⟨
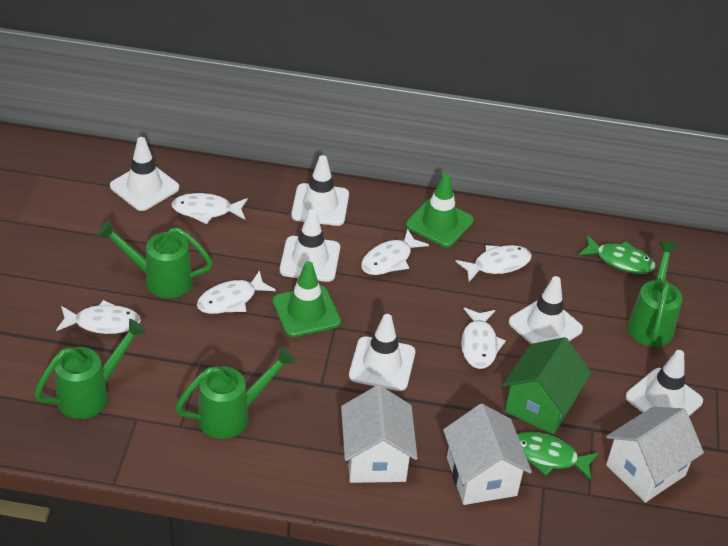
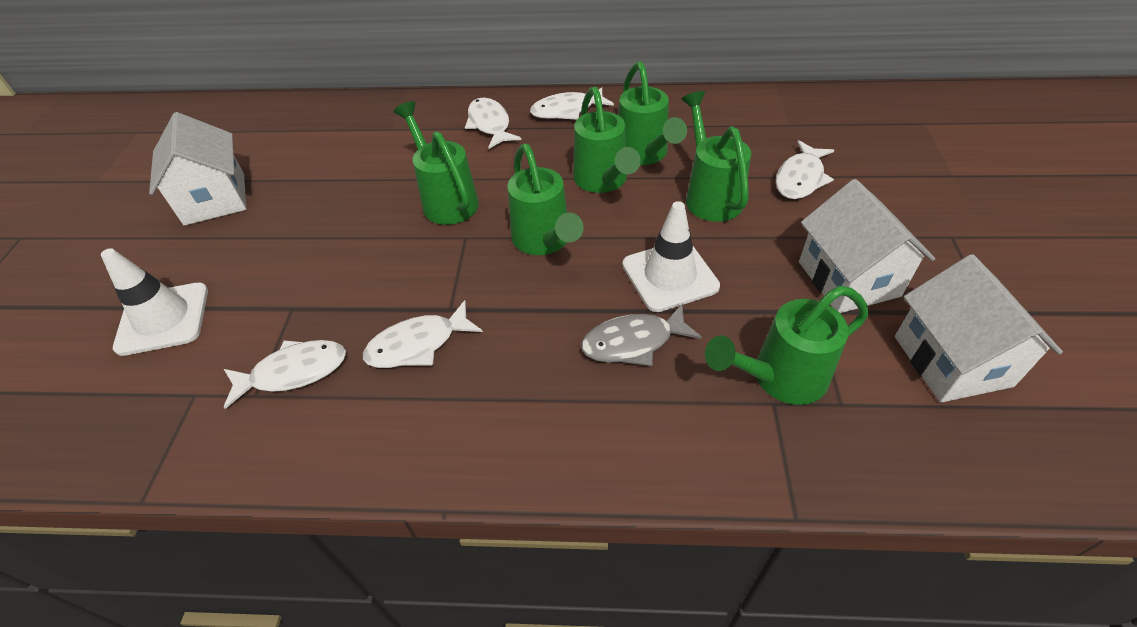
green fish: 2 -> 0
green house: 1 -> 0
green traffic cone: 2 -> 0
green watering can: 4 -> 6
grey fish: 0 -> 1
white fish: 6 -> 5
white traffic cone: 6 -> 2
⟩
### EXERCISE REQUIREMENTS
Keep only the lines from the one containing "green house: 1 -> 0" through the final line of the records, and transcribe them exactly.

### RESULT
green house: 1 -> 0
green traffic cone: 2 -> 0
green watering can: 4 -> 6
grey fish: 0 -> 1
white fish: 6 -> 5
white traffic cone: 6 -> 2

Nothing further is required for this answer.